━━ Records for the exercise

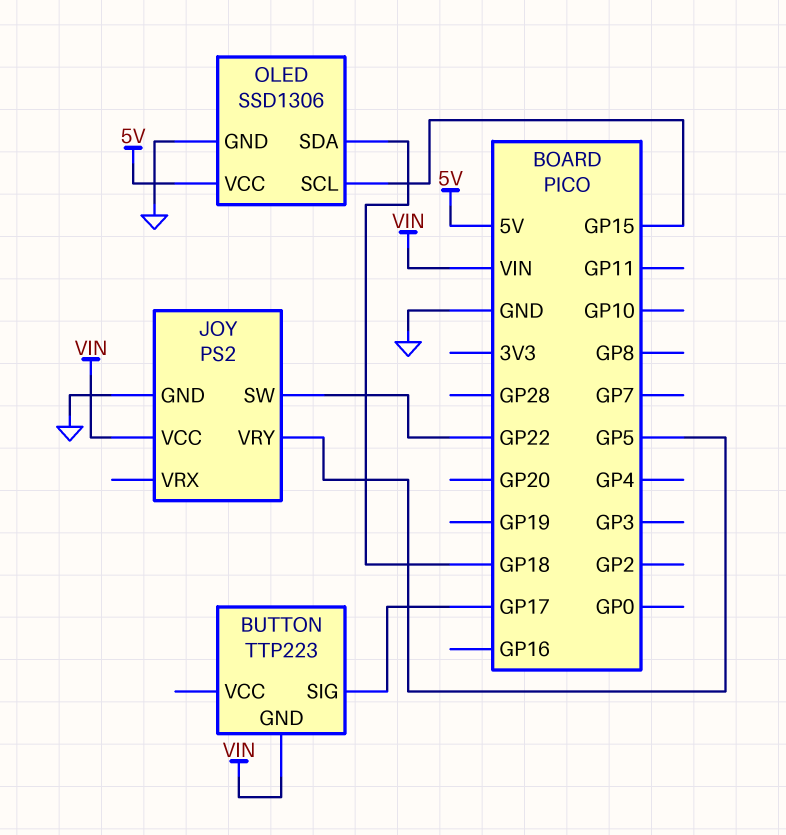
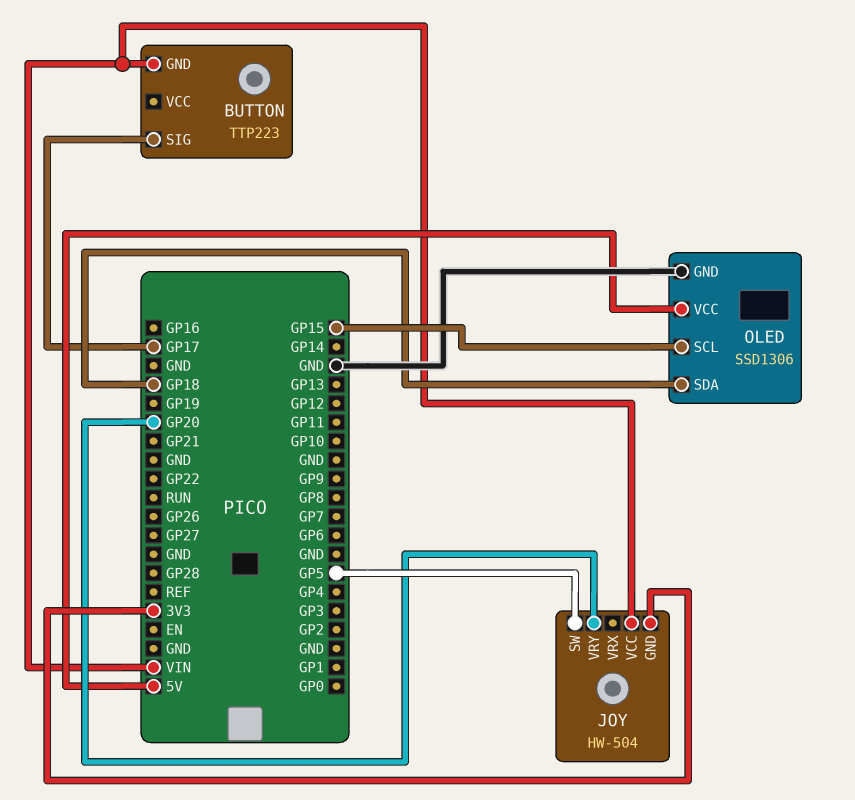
JOY: PS2 -> HW-504
JOY pin GND: GND -> 3V3
JOY pin SW: GP22 -> GP5
JOY pin VRY: GP5 -> GP20

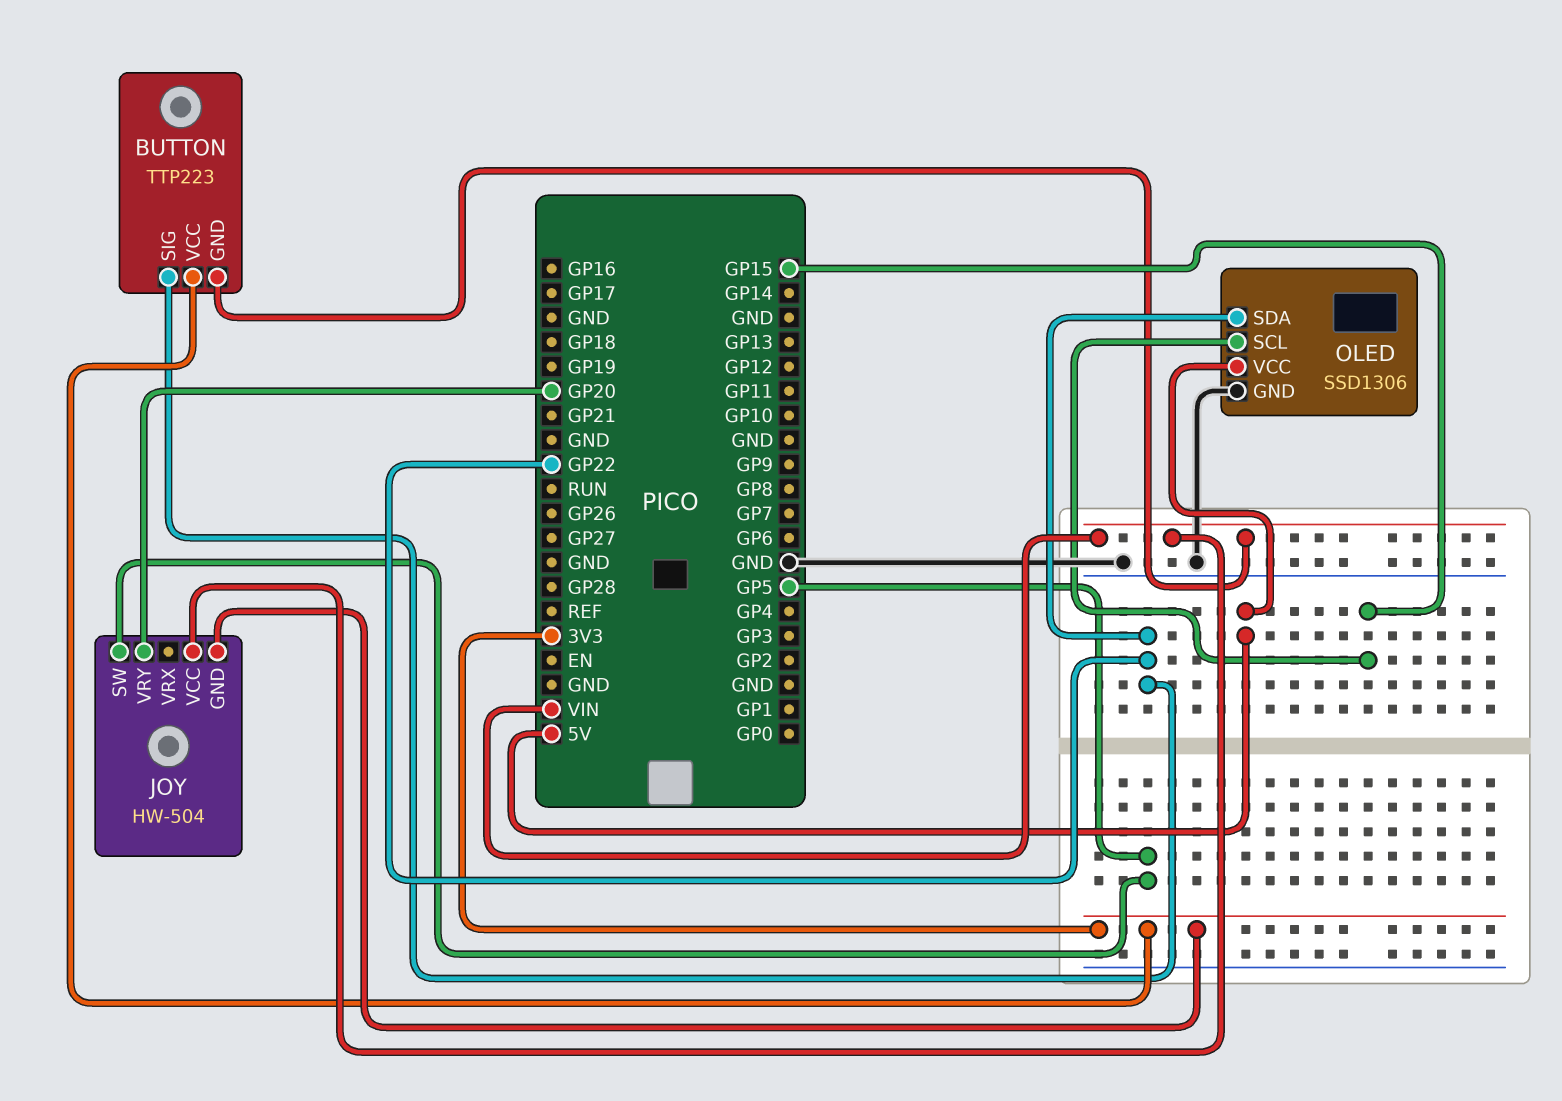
BUTTON pin SIG: GP17 -> GP22
BUTTON pin VCC: none -> 3V3
OLED pin SDA: GP18 -> GP22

━━━━

Task prompt:
Which lines of the data contain the string "BUTTON"? Copy each of them.

Task response:
BUTTON pin SIG: GP17 -> GP22
BUTTON pin VCC: none -> 3V3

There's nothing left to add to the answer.